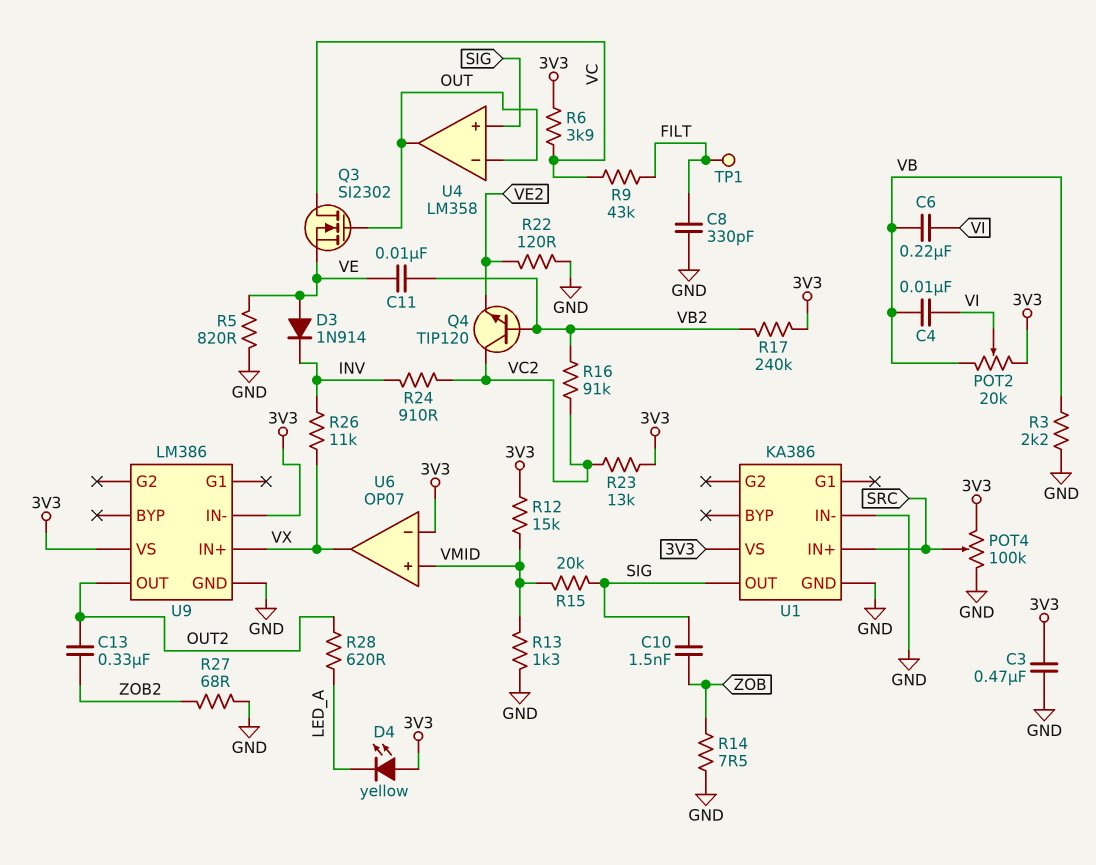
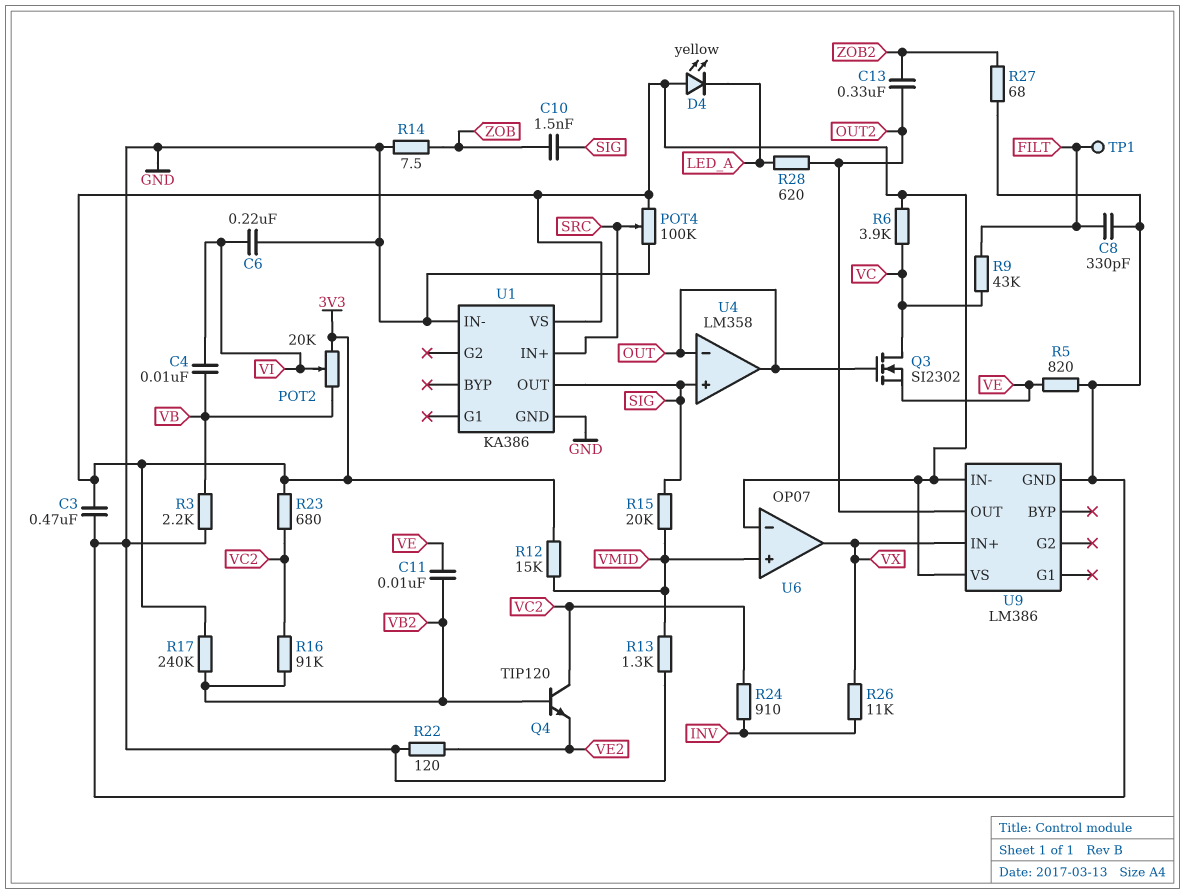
C6: 220nF (VB, VI) -> 220nF (GND, VI)
D3: diode 1N914 (A VE, K INV) -> none
R23: 13k (3V3, VC2) -> 680 (3V3, VC2)

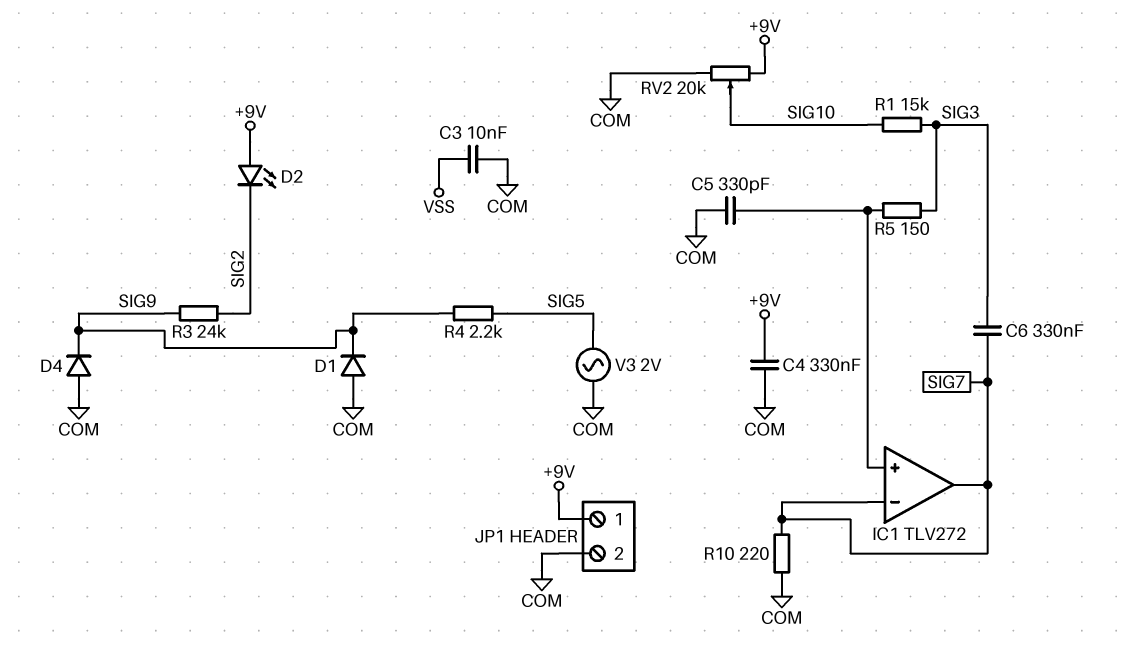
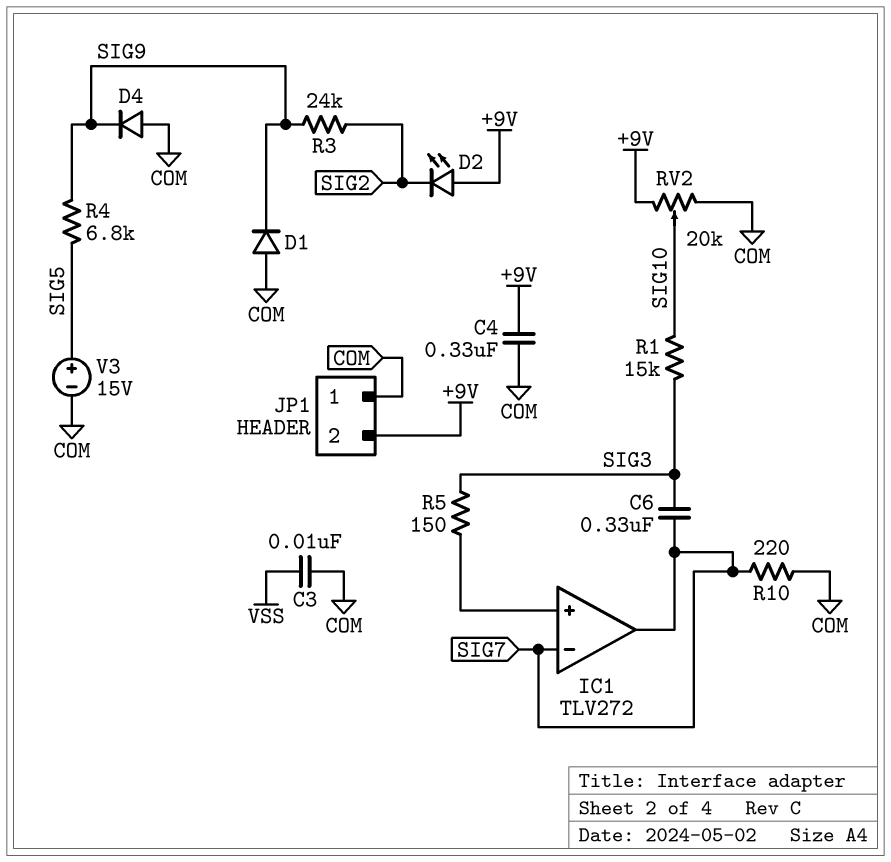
C5: 330pF (COM, IC1/in+) -> none
JP1 pin 1: +9V -> COM
JP1 pin 2: COM -> +9V
R4: 2.2k (SIG5, SIG9) -> 6.8k (SIG5, SIG9)
V3: AC 2V (COM, SIG5) -> 15V (plus SIG5, minus COM)

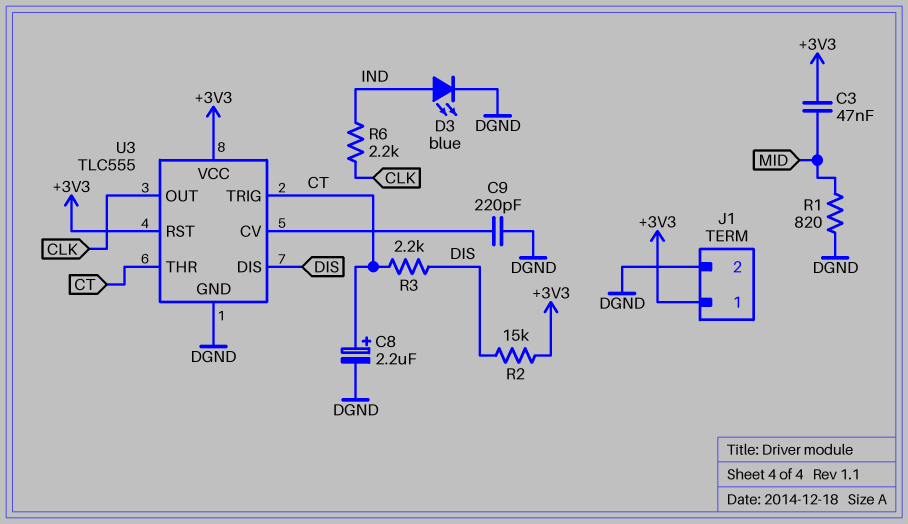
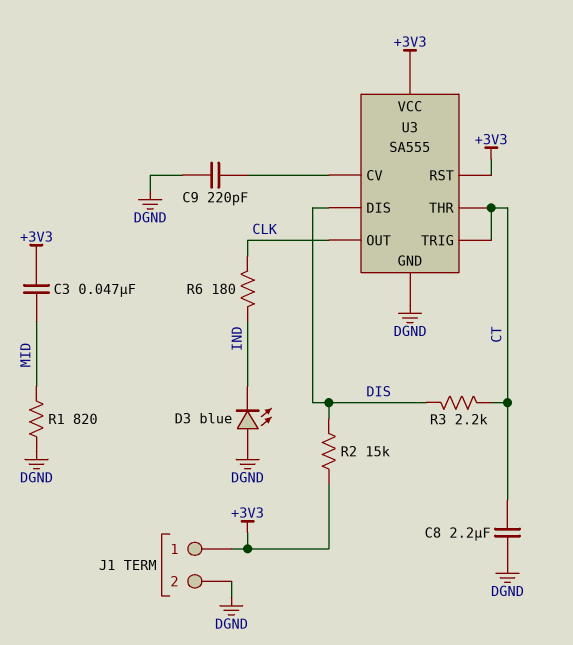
C8: 2.2uF (plus CT, minus DGND) -> 2.2uF (CT, DGND)
D3: LED blue (A IND, K DGND) -> LED blue (A DGND, K IND)
R6: 2.2k (CLK, IND) -> 180 (CLK, IND)
U3: TLC555 -> SA555

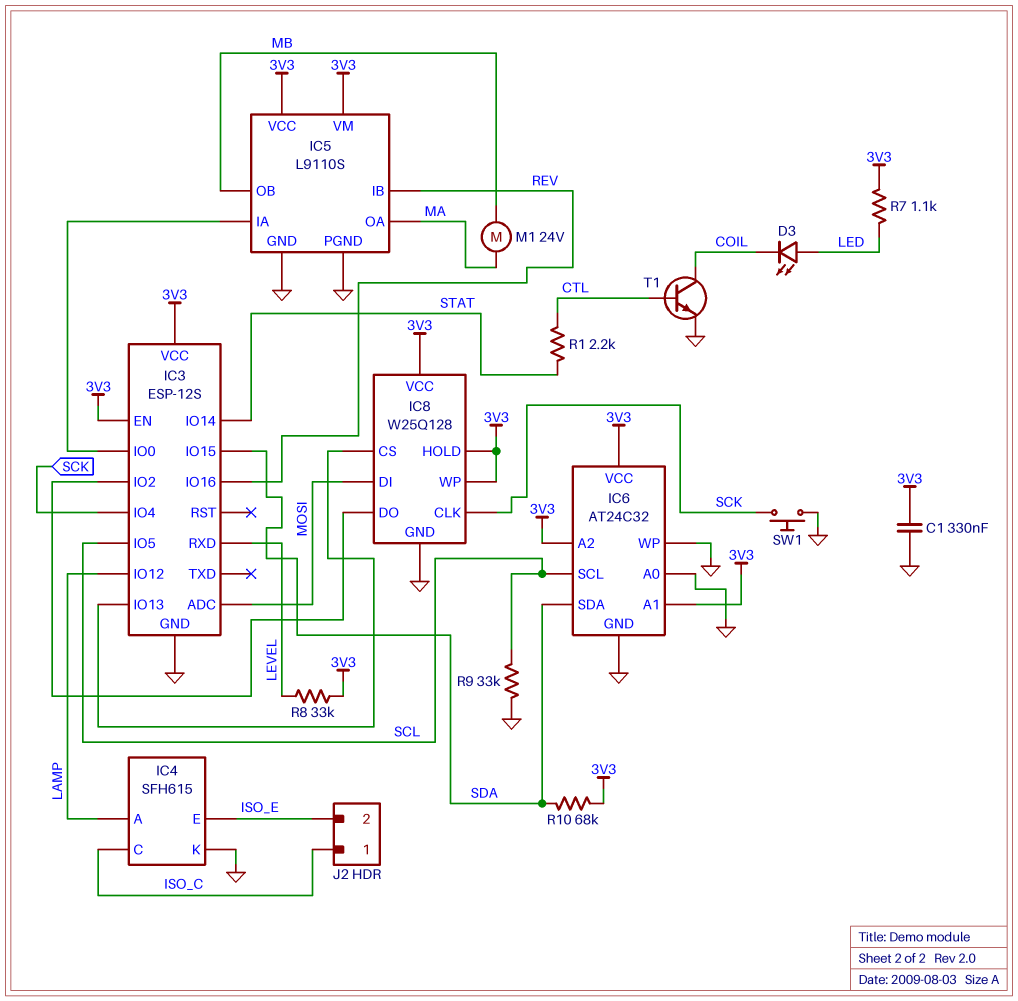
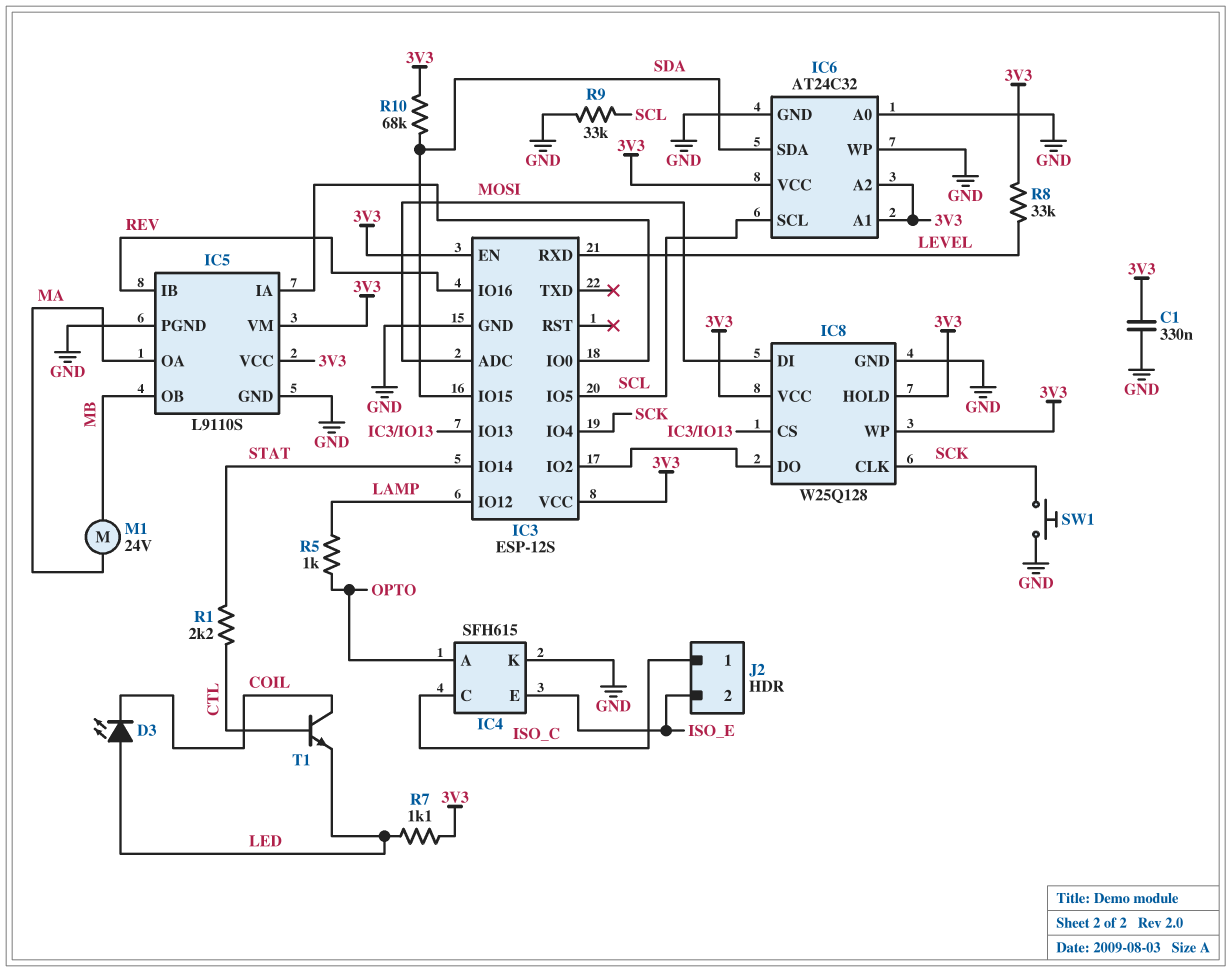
IC4 pin A: LAMP -> OPTO
R5: none -> 1k (LAMP, OPTO)
T1: NPN (B CTL, C COIL, E GND) -> NPN (B CTL, C COIL, E LED)

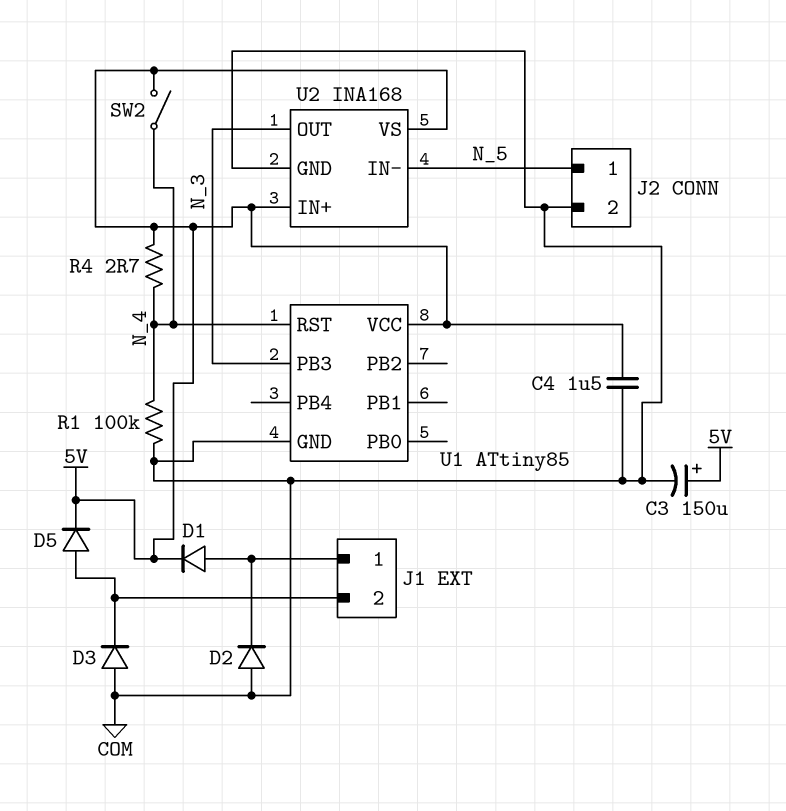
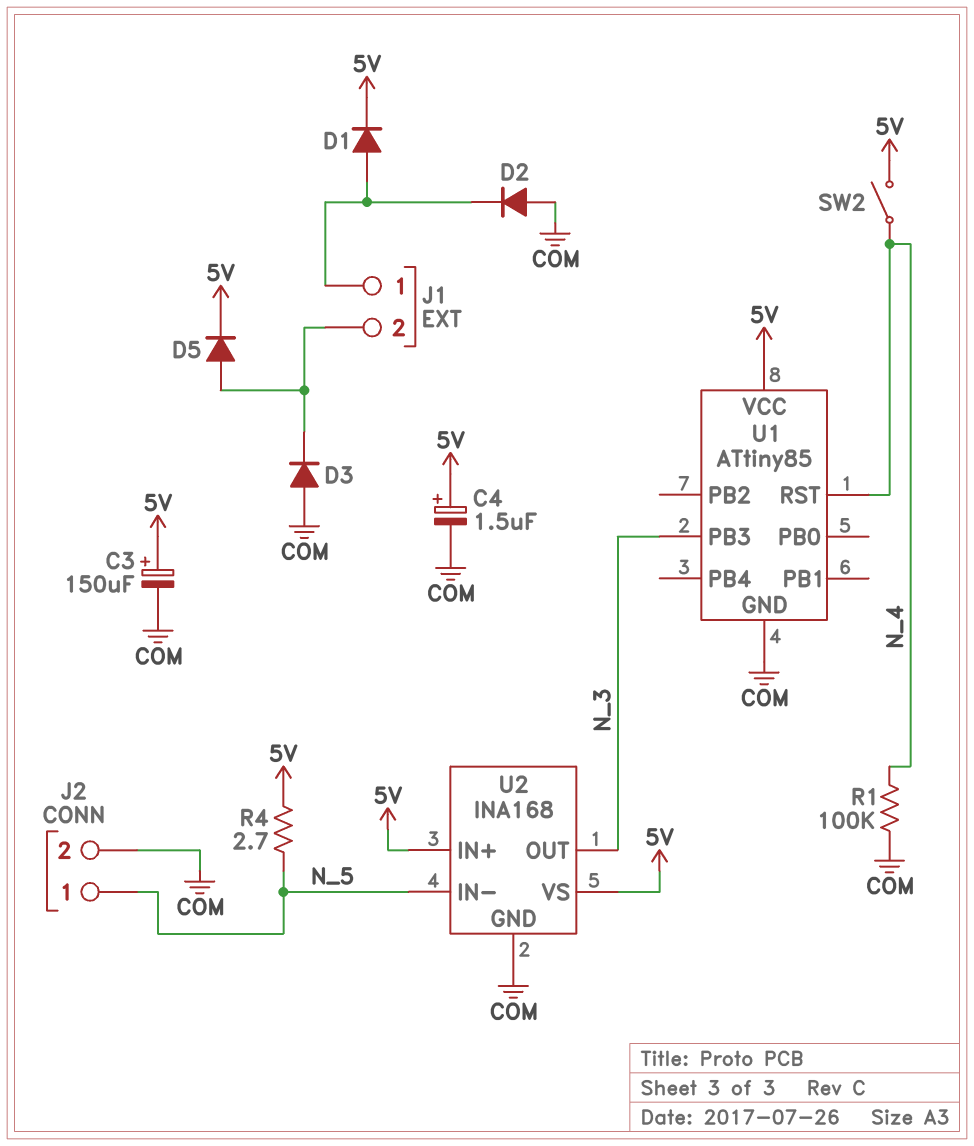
C4: 1.5uF (5V, COM) -> 1.5uF (plus 5V, minus COM)
R4: 2.7 (5V, N_4) -> 2.7 (5V, N_5)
_ _ _
REQUIRED ACTION ▸
Could you retype all the entries exactly, skipping the pictures?

SOLUTION TO THE PROBLEM ▸
C6: 220nF (VB, VI) -> 220nF (GND, VI)
D3: diode 1N914 (A VE, K INV) -> none
R23: 13k (3V3, VC2) -> 680 (3V3, VC2)

C5: 330pF (COM, IC1/in+) -> none
JP1 pin 1: +9V -> COM
JP1 pin 2: COM -> +9V
R4: 2.2k (SIG5, SIG9) -> 6.8k (SIG5, SIG9)
V3: AC 2V (COM, SIG5) -> 15V (plus SIG5, minus COM)

C8: 2.2uF (plus CT, minus DGND) -> 2.2uF (CT, DGND)
D3: LED blue (A IND, K DGND) -> LED blue (A DGND, K IND)
R6: 2.2k (CLK, IND) -> 180 (CLK, IND)
U3: TLC555 -> SA555

IC4 pin A: LAMP -> OPTO
R5: none -> 1k (LAMP, OPTO)
T1: NPN (B CTL, C COIL, E GND) -> NPN (B CTL, C COIL, E LED)

C4: 1.5uF (5V, COM) -> 1.5uF (plus 5V, minus COM)
R4: 2.7 (5V, N_4) -> 2.7 (5V, N_5)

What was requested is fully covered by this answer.